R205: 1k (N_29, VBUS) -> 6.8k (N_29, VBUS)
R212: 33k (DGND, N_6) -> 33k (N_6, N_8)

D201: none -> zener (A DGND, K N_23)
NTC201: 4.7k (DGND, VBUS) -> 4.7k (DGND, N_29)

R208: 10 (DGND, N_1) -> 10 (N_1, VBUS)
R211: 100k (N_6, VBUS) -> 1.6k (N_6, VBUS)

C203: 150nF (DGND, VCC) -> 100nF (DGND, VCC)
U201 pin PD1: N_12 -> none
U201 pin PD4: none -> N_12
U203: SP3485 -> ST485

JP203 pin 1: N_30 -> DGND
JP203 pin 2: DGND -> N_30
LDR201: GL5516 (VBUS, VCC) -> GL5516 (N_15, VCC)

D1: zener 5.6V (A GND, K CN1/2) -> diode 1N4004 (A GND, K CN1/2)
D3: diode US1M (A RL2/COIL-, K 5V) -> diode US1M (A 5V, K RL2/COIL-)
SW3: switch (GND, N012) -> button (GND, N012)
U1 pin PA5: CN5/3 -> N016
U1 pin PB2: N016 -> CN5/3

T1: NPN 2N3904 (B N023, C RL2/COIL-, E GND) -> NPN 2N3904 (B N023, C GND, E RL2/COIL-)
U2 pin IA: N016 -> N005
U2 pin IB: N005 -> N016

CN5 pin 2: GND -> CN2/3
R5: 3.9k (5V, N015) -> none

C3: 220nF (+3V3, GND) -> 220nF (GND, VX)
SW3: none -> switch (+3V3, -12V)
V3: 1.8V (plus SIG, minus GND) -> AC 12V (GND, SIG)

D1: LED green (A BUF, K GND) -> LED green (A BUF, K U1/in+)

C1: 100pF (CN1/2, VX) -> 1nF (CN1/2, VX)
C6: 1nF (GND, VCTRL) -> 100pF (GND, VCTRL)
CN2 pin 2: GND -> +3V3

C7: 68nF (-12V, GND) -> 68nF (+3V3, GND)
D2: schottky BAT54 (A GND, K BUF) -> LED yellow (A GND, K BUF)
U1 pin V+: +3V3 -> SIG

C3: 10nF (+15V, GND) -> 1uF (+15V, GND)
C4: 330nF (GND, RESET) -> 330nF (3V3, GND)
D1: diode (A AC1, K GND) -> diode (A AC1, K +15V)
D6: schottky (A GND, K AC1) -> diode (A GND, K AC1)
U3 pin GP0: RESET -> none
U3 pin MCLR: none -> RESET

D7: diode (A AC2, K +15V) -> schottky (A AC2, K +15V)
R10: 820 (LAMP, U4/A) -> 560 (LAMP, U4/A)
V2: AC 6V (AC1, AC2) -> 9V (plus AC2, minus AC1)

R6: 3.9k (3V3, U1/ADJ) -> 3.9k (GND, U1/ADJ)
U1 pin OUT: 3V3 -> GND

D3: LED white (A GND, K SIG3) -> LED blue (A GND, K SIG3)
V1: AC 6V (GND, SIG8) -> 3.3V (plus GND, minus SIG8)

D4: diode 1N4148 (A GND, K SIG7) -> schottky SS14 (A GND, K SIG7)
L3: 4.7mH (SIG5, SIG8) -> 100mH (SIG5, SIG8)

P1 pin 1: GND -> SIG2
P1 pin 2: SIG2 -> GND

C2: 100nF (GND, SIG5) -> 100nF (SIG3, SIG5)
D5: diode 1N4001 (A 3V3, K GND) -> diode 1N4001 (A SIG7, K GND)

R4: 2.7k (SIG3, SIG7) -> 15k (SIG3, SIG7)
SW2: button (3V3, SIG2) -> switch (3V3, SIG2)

──────

● What to work on: Repeat exactly the lines of the listing above, from the one with "JP203 pin 2: DGND -> N_30" down to the one with "U1 pin V+: +3V3 -> SIG"; both of those lines belong in the range.

● Exercise solution:
JP203 pin 2: DGND -> N_30
LDR201: GL5516 (VBUS, VCC) -> GL5516 (N_15, VCC)

D1: zener 5.6V (A GND, K CN1/2) -> diode 1N4004 (A GND, K CN1/2)
D3: diode US1M (A RL2/COIL-, K 5V) -> diode US1M (A 5V, K RL2/COIL-)
SW3: switch (GND, N012) -> button (GND, N012)
U1 pin PA5: CN5/3 -> N016
U1 pin PB2: N016 -> CN5/3

T1: NPN 2N3904 (B N023, C RL2/COIL-, E GND) -> NPN 2N3904 (B N023, C GND, E RL2/COIL-)
U2 pin IA: N016 -> N005
U2 pin IB: N005 -> N016

CN5 pin 2: GND -> CN2/3
R5: 3.9k (5V, N015) -> none

C3: 220nF (+3V3, GND) -> 220nF (GND, VX)
SW3: none -> switch (+3V3, -12V)
V3: 1.8V (plus SIG, minus GND) -> AC 12V (GND, SIG)

D1: LED green (A BUF, K GND) -> LED green (A BUF, K U1/in+)

C1: 100pF (CN1/2, VX) -> 1nF (CN1/2, VX)
C6: 1nF (GND, VCTRL) -> 100pF (GND, VCTRL)
CN2 pin 2: GND -> +3V3

C7: 68nF (-12V, GND) -> 68nF (+3V3, GND)
D2: schottky BAT54 (A GND, K BUF) -> LED yellow (A GND, K BUF)
U1 pin V+: +3V3 -> SIG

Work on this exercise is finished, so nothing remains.